- EXERCISE DIRECTIONS: Looking at the entries, say how many lines contain the string "white". Offer nothing besides the number.

--------

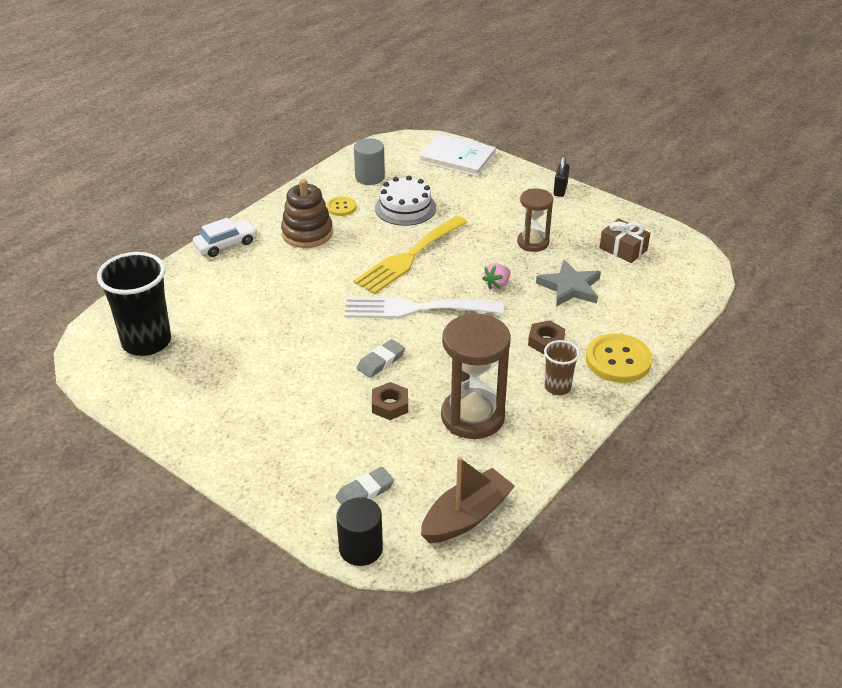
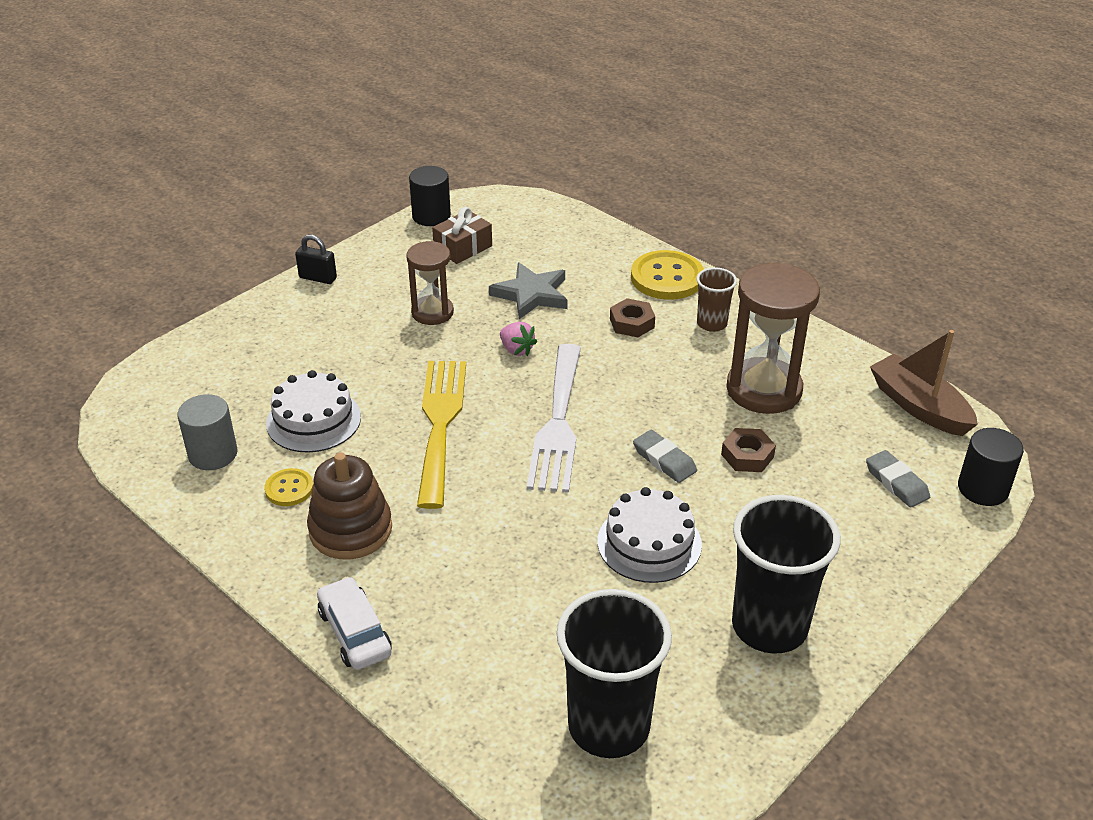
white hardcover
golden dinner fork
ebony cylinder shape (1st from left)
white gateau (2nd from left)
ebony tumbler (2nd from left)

--------

- RESPONSE TO THIS TASK: 2